**What to work on**
Write the entries out again in full and unchanged, dropping every image.
++++ Material provided ++++
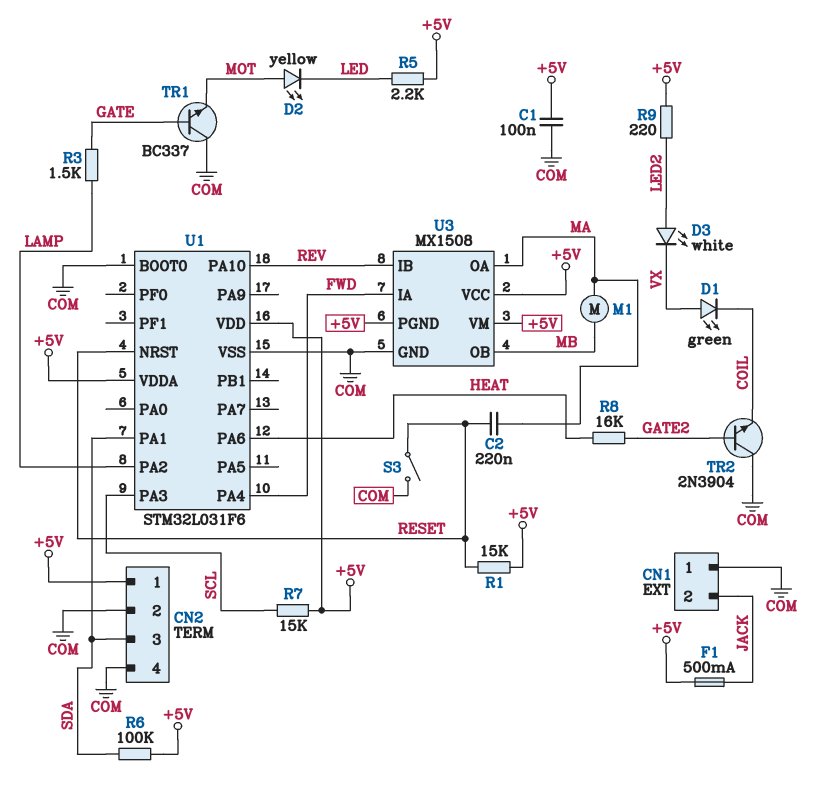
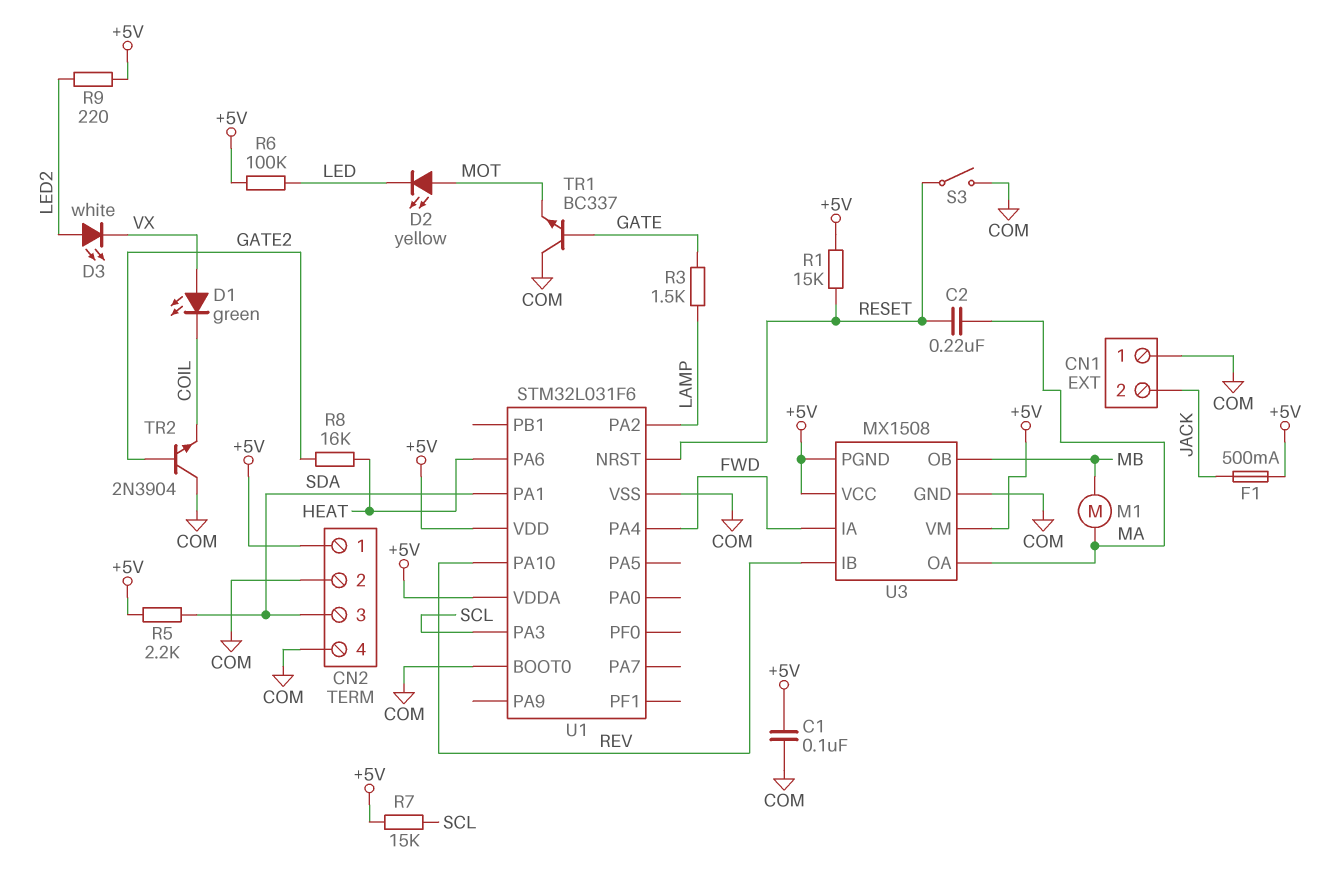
R5: 2.2k (+5V, LED) -> 2.2k (+5V, SDA)
R6: 100k (+5V, SDA) -> 100k (+5V, LED)

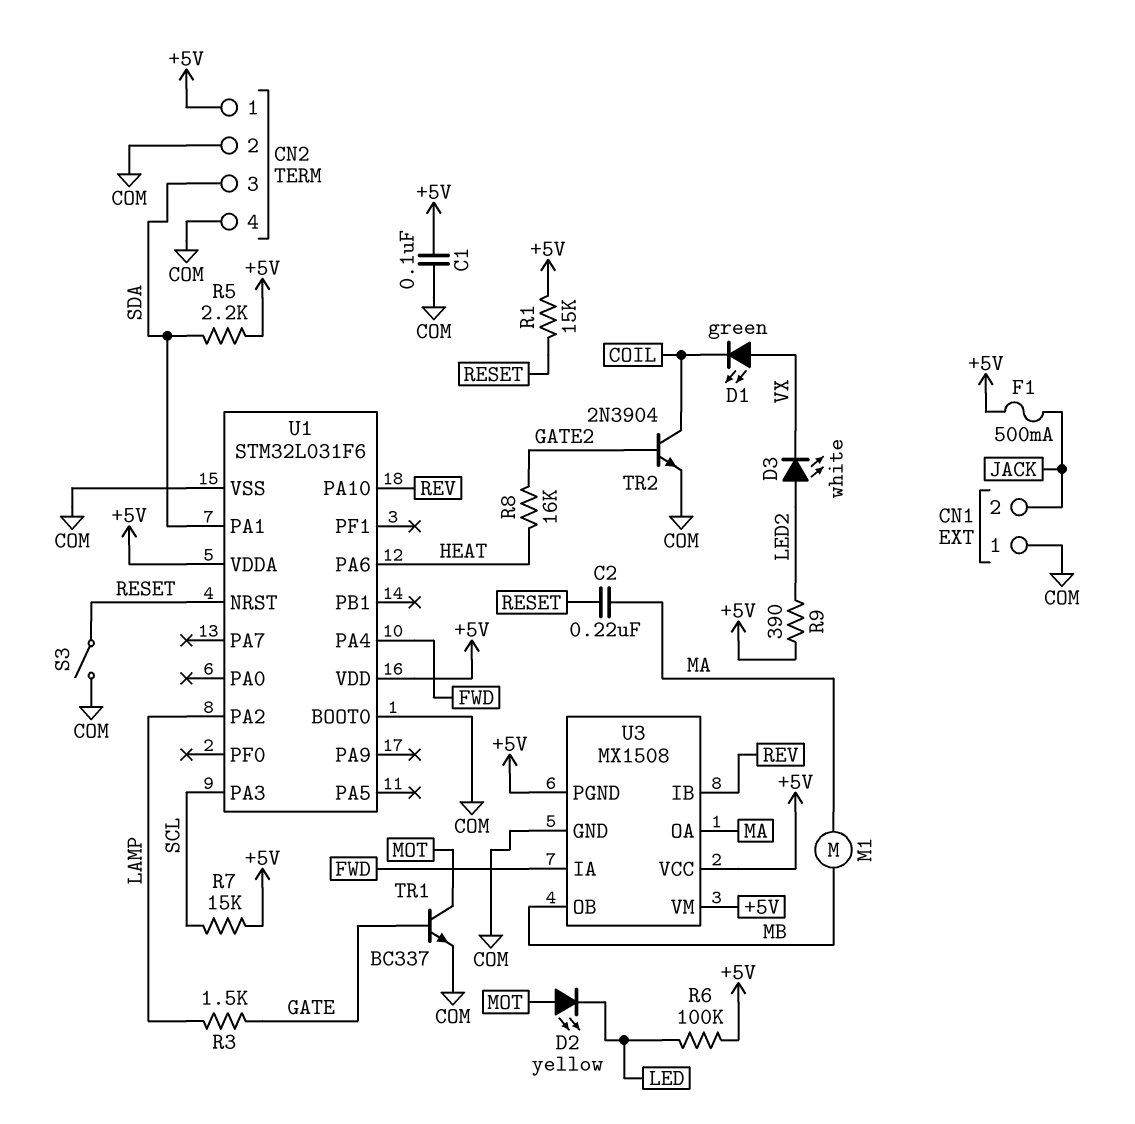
R9: 220 (+5V, LED2) -> 390 (+5V, LED2)
TR1: NPN BC337 (B GATE, C COM, E MOT) -> NPN BC337 (B GATE, C MOT, E COM)
TR2: NPN 2N3904 (B GATE2, C COM, E COIL) -> NPN 2N3904 (B GATE2, C COIL, E COM)

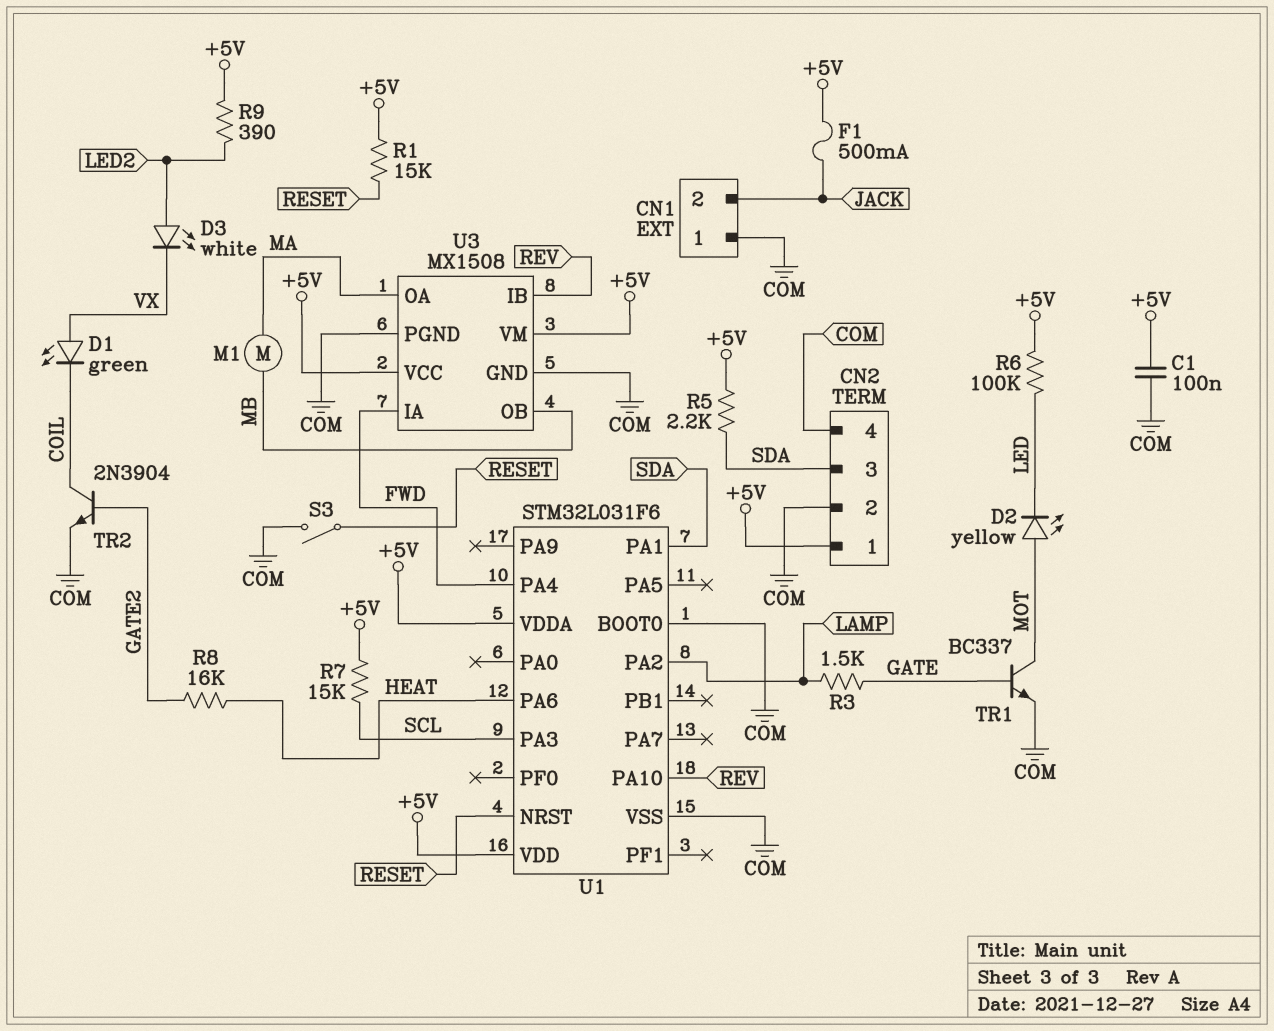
C2: 220nF (MA, RESET) -> none
U3 pin PGND: +5V -> COM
++++
**Result**
R5: 2.2k (+5V, LED) -> 2.2k (+5V, SDA)
R6: 100k (+5V, SDA) -> 100k (+5V, LED)

R9: 220 (+5V, LED2) -> 390 (+5V, LED2)
TR1: NPN BC337 (B GATE, C COM, E MOT) -> NPN BC337 (B GATE, C MOT, E COM)
TR2: NPN 2N3904 (B GATE2, C COM, E COIL) -> NPN 2N3904 (B GATE2, C COIL, E COM)

C2: 220nF (MA, RESET) -> none
U3 pin PGND: +5V -> COM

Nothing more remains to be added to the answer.